Goal of the exercise —
The answer must be an exact copy of the records, with every picture left out.

○ ○ ○ ○ ○ ○ ○

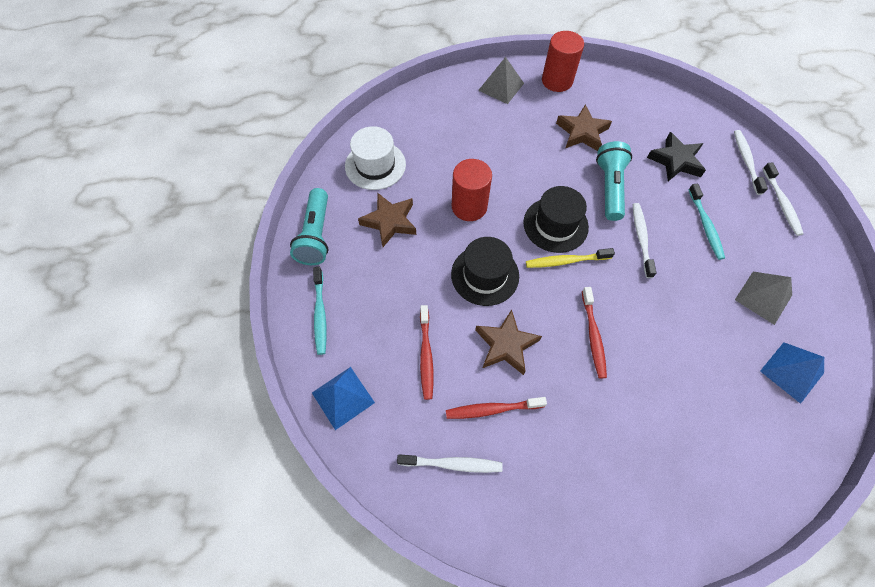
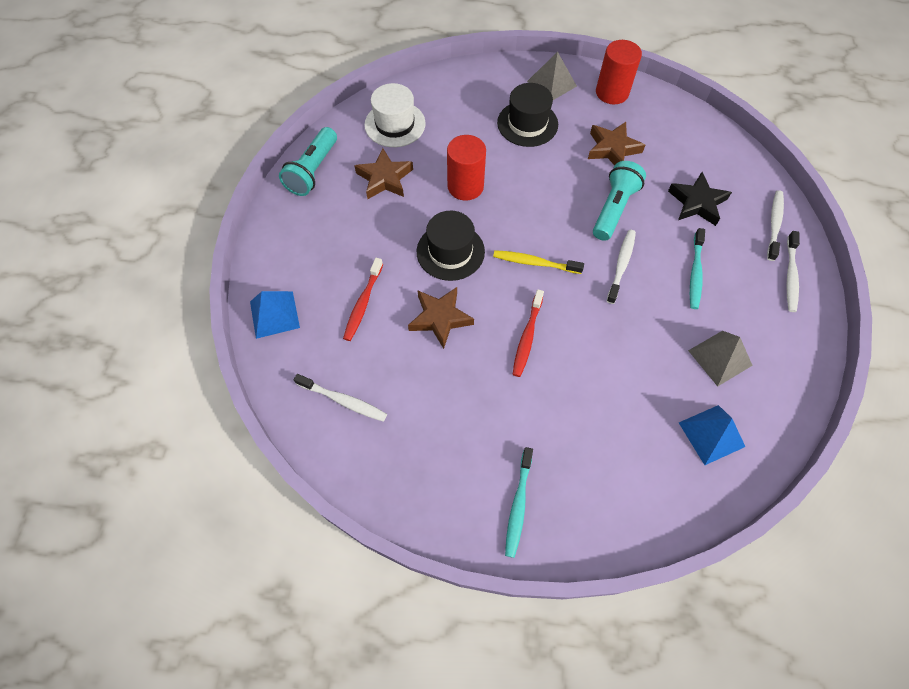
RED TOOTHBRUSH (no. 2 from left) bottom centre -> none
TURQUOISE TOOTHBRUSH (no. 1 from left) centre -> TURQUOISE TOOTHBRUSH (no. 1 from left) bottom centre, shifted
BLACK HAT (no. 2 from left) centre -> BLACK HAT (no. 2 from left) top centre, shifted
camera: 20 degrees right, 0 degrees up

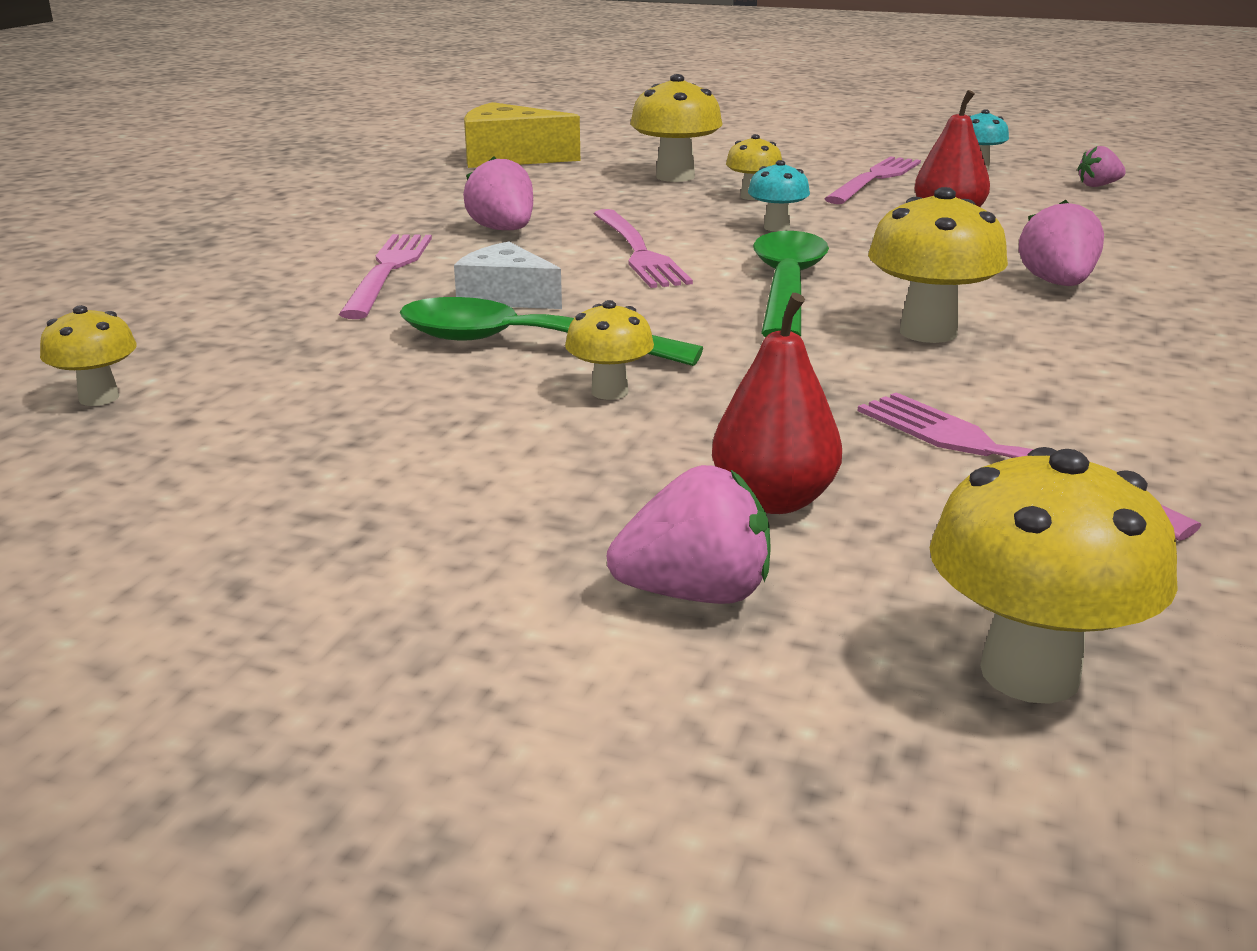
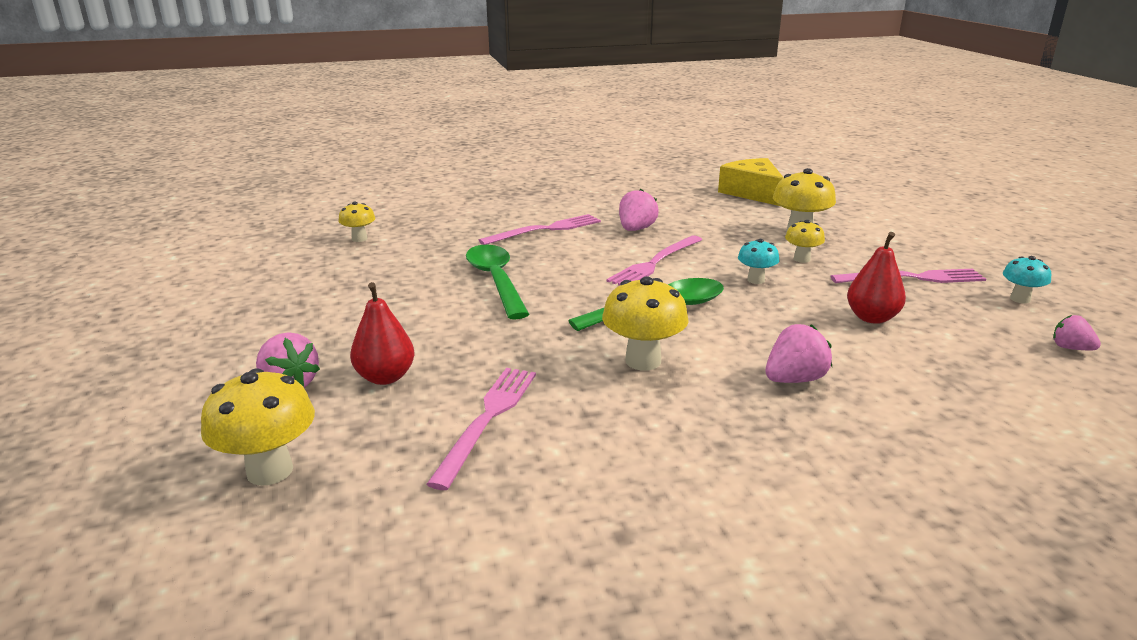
WHITE CHEESE top centre -> none
YELLOW MUSHROOM (no. 2 from left) centre -> none
camera: 55 degrees right, 0 degrees up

○ ○ ○ ○ ○ ○ ○

Result —
RED TOOTHBRUSH (no. 2 from left) bottom centre -> none
TURQUOISE TOOTHBRUSH (no. 1 from left) centre -> TURQUOISE TOOTHBRUSH (no. 1 from left) bottom centre, shifted
BLACK HAT (no. 2 from left) centre -> BLACK HAT (no. 2 from left) top centre, shifted
camera: 20 degrees right, 0 degrees up

WHITE CHEESE top centre -> none
YELLOW MUSHROOM (no. 2 from left) centre -> none
camera: 55 degrees right, 0 degrees up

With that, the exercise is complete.